**WRITTEN TASK**. What should be copied is the stretch of entries below from the line with "[(163,190),(156,192),(159,201),(165,199),(163,190)]" up to and including the line with "[(239,238),(242,246),(245,250),(264,240),(259,228),(239,238)]", exactly and without images.

**SUPPLIED RECORDS**.
□ □ □ □

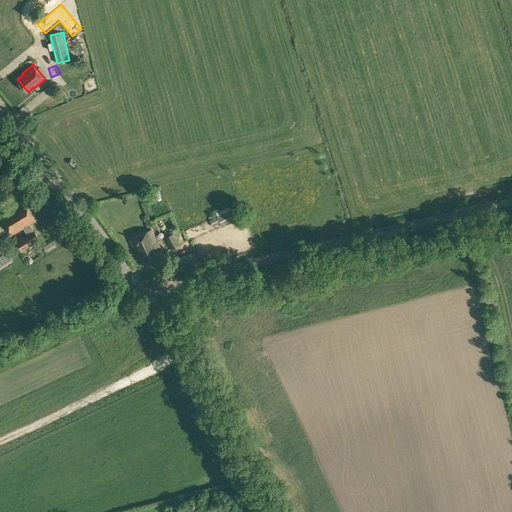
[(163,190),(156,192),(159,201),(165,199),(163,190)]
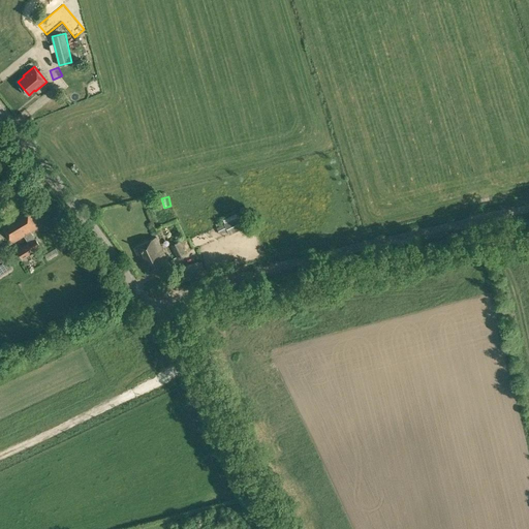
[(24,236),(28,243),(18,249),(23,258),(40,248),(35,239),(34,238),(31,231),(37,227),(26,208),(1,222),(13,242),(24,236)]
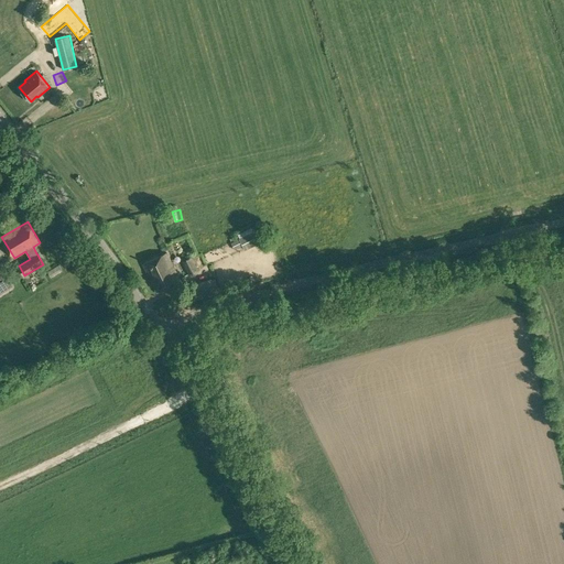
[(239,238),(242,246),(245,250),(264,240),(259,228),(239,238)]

□ □ □ □

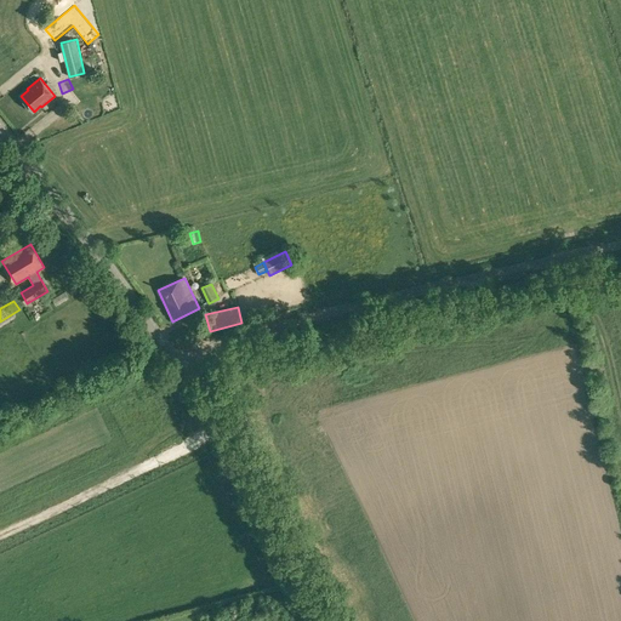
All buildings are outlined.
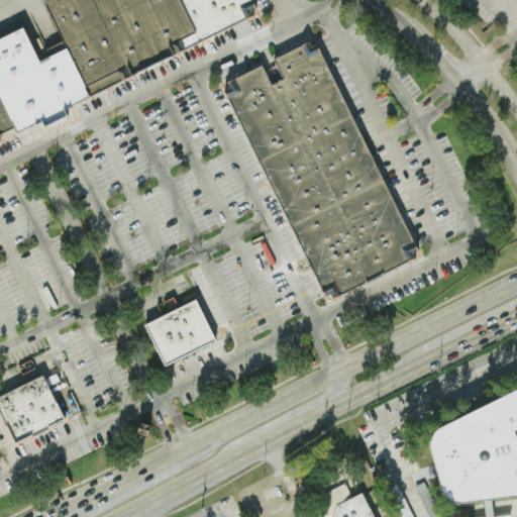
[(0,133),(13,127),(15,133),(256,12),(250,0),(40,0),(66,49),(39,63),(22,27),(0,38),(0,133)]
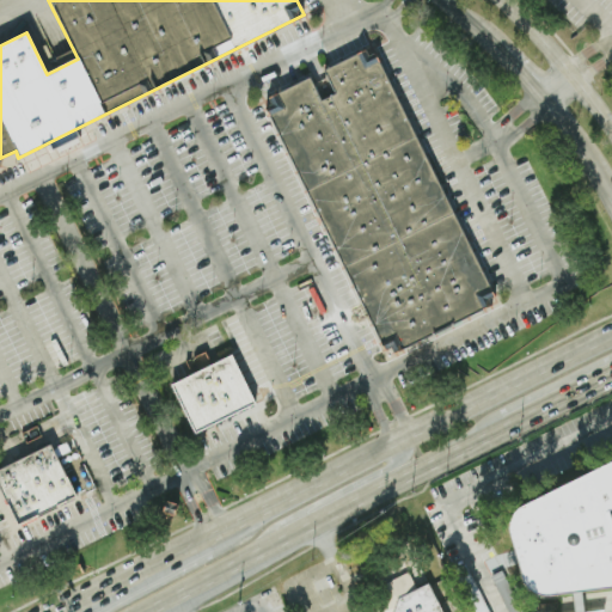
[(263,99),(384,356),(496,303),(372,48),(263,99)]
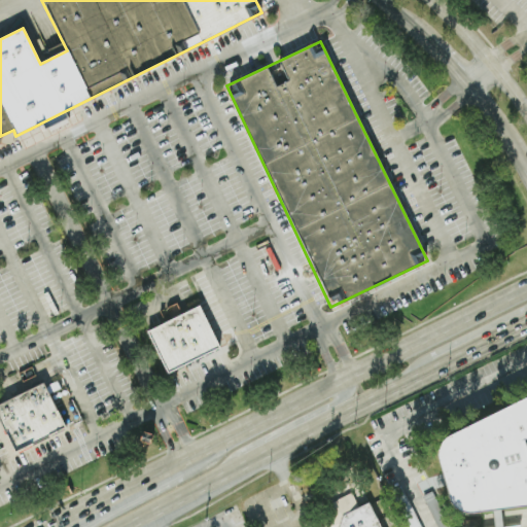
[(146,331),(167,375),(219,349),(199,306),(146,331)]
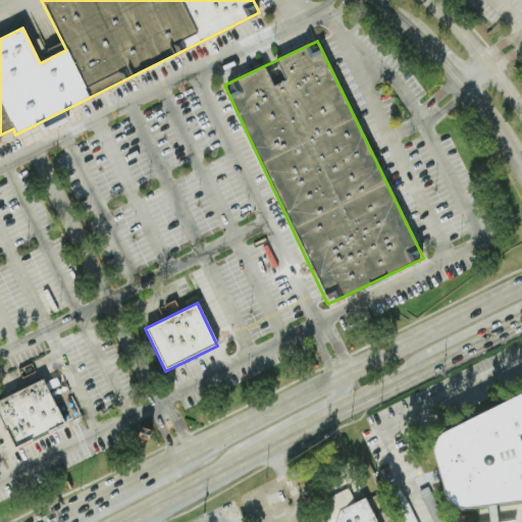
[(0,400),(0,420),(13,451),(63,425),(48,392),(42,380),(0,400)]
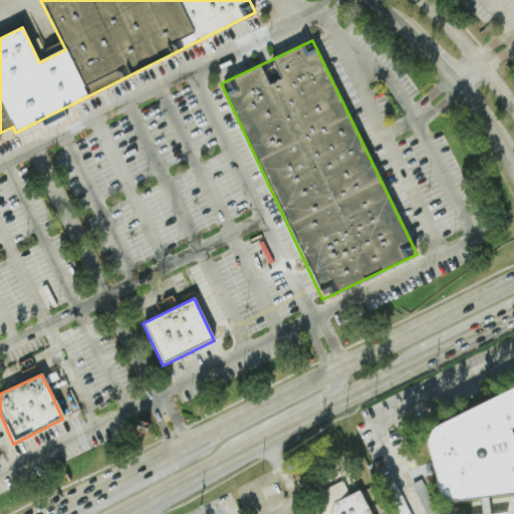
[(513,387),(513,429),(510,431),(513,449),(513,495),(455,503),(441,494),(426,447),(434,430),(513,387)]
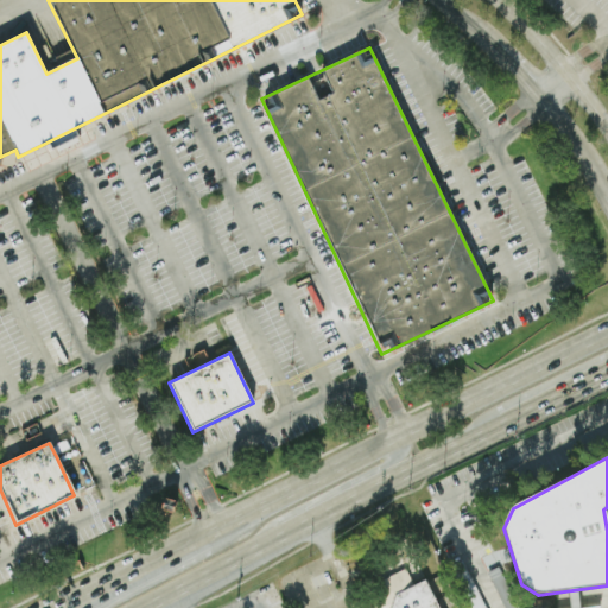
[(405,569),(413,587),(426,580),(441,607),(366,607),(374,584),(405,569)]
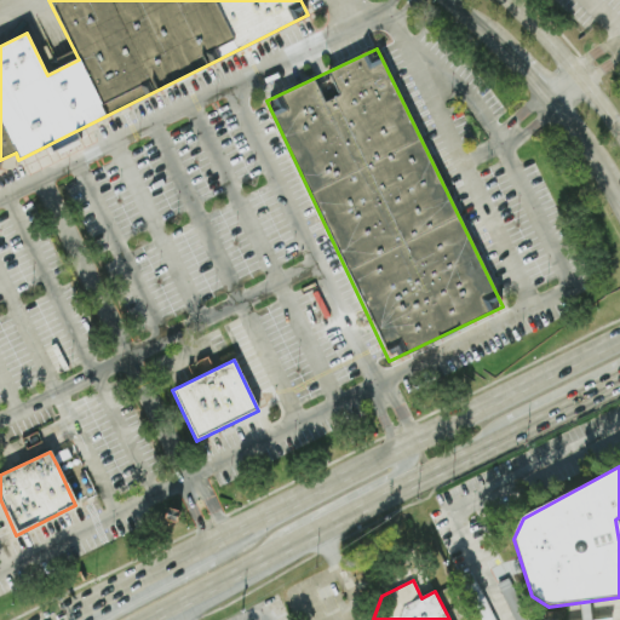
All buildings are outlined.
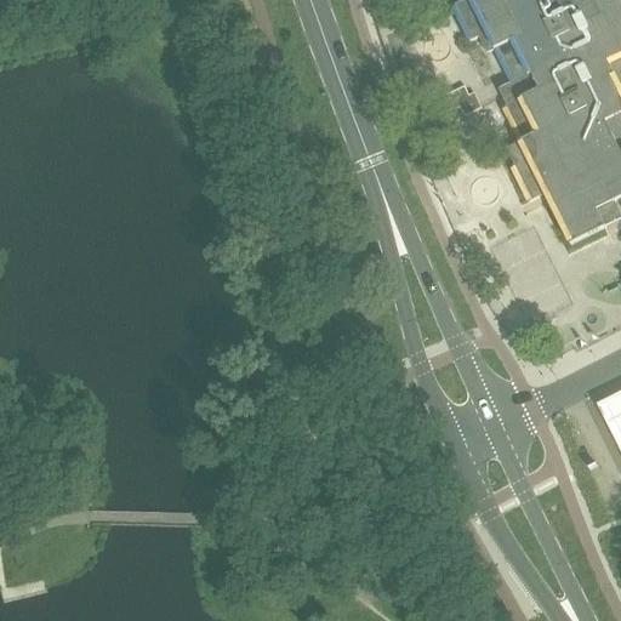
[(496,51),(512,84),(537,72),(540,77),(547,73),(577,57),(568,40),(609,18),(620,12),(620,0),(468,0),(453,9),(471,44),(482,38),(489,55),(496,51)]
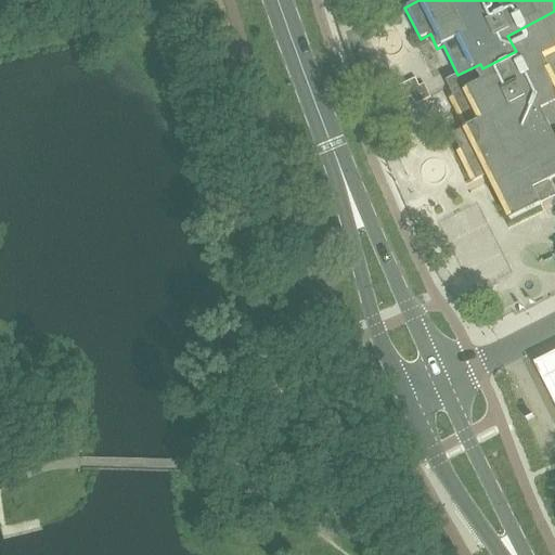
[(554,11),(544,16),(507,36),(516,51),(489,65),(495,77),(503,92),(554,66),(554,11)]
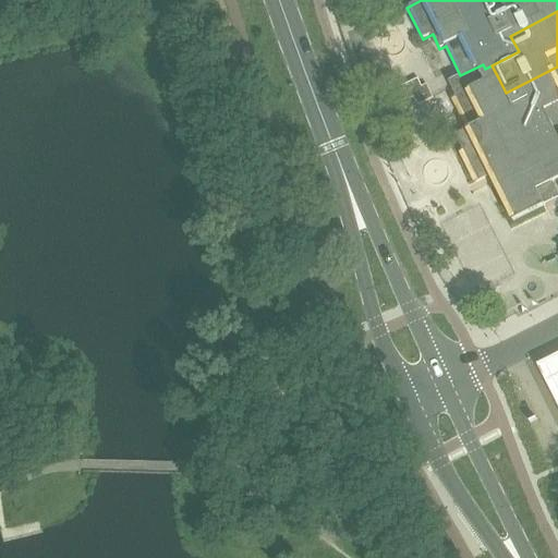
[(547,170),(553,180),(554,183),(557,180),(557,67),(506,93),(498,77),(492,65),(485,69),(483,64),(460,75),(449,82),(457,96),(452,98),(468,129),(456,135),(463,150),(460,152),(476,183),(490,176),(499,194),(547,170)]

□ □ □ □

**ANSWER BELOW**.
[(163,190),(156,192),(159,201),(165,199),(163,190)]
[(24,236),(28,243),(18,249),(23,258),(40,248),(35,239),(34,238),(31,231),(37,227),(26,208),(1,222),(13,242),(24,236)]
[(239,238),(242,246),(245,250),(264,240),(259,228),(239,238)]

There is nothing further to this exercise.